*** TASK DATA Section Begins ***

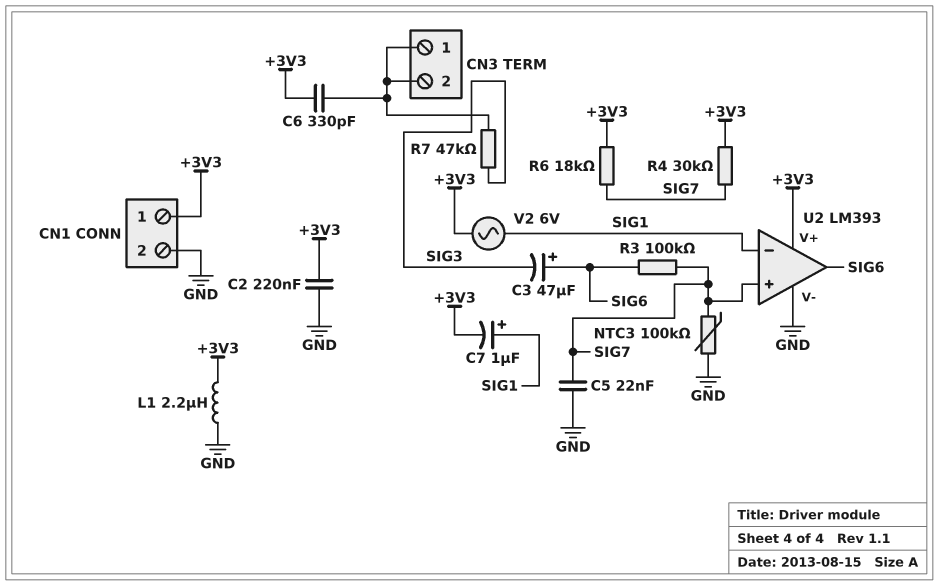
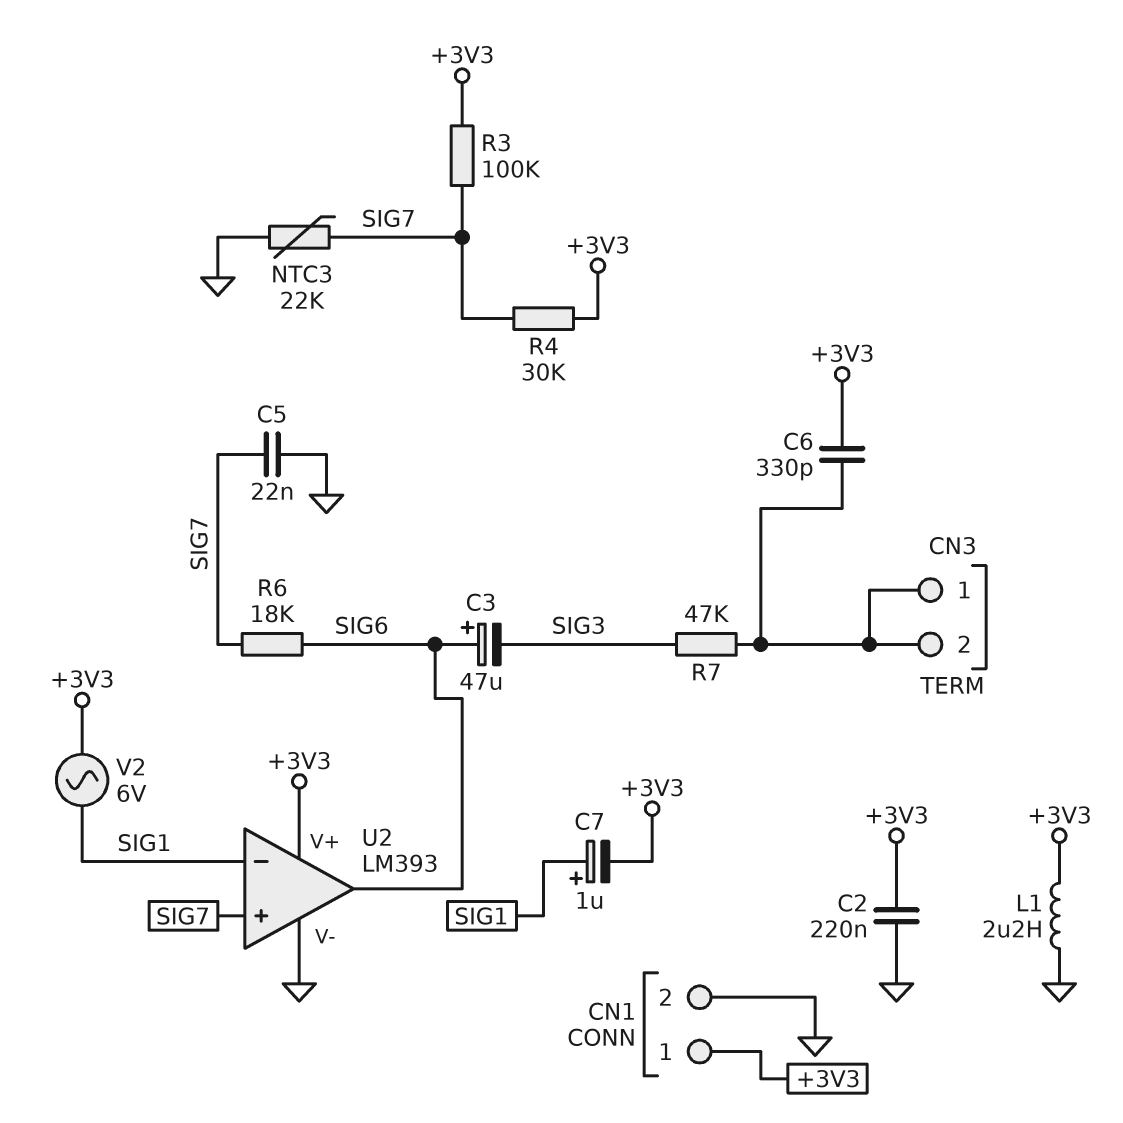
NTC3: 100k (GND, SIG7) -> 22k (GND, SIG7)
R3: 100k (SIG6, SIG7) -> 100k (+3V3, SIG7)
R6: 18k (+3V3, SIG7) -> 18k (SIG6, SIG7)

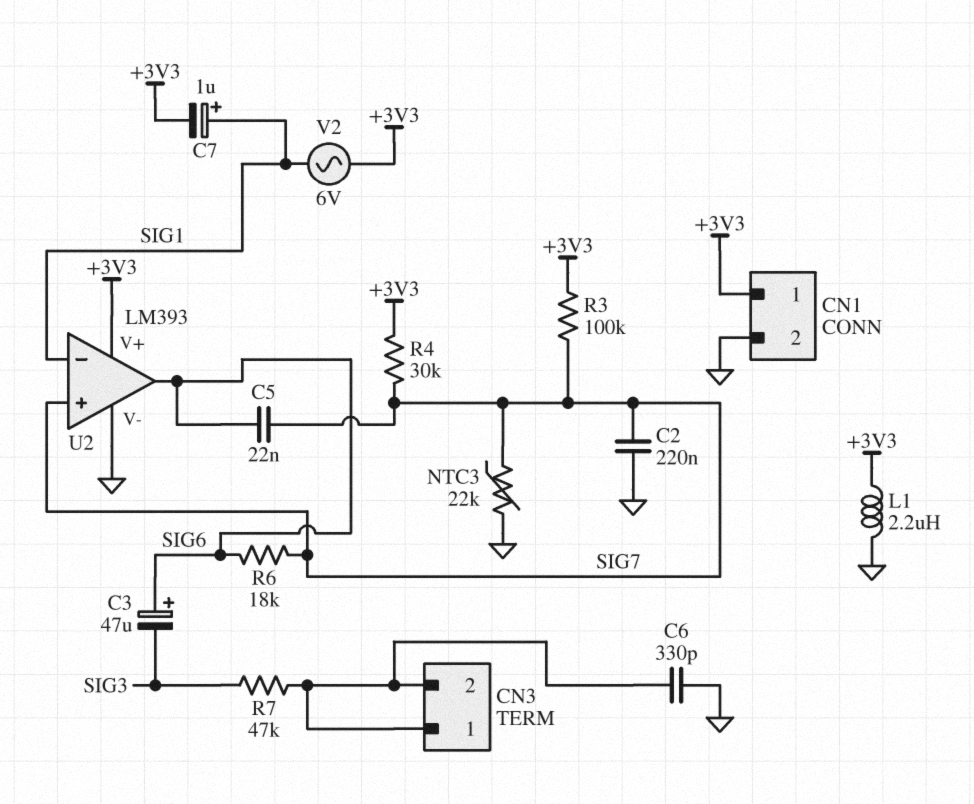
C2: 220nF (+3V3, GND) -> 220nF (GND, SIG7)
C5: 22nF (GND, SIG7) -> 22nF (SIG6, SIG7)
C6: 330pF (+3V3, CN3/1) -> 330pF (CN3/1, GND)

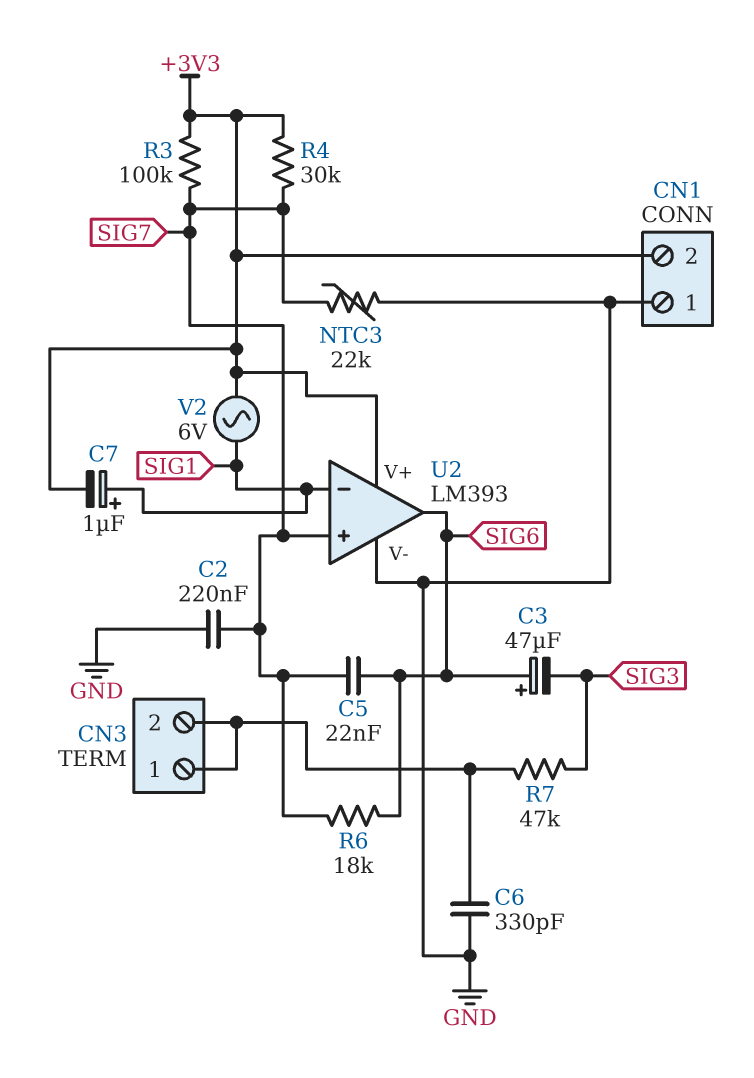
CN1 pin 1: +3V3 -> GND
CN1 pin 2: GND -> +3V3
L1: 2.2uH (+3V3, GND) -> none

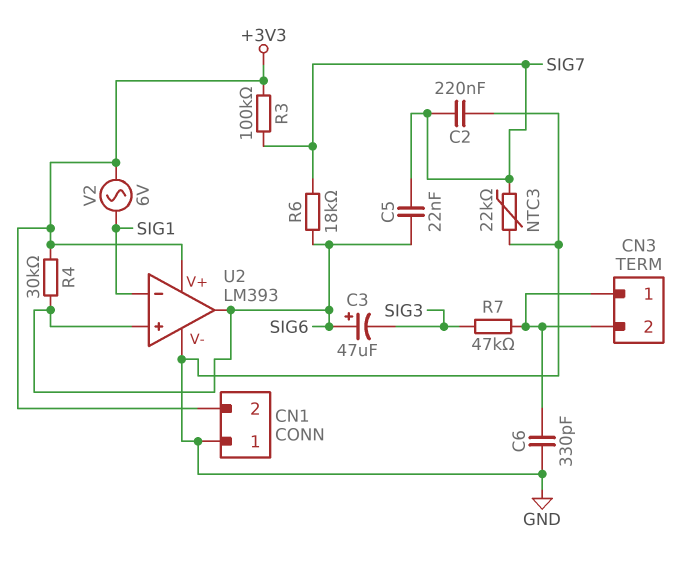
C7: 1uF (plus SIG1, minus +3V3) -> none
R4: 30k (+3V3, SIG7) -> 30k (+3V3, SIG6)
U2 pin in+: SIG7 -> SIG6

*** TASK DATA Section Ends ***

▶ WORK INSTRUCTION: Looking at the entries above, state the number of lines that contain "none" and add nothing more.

▶ ANSWER TO THIS EXERCISE: 2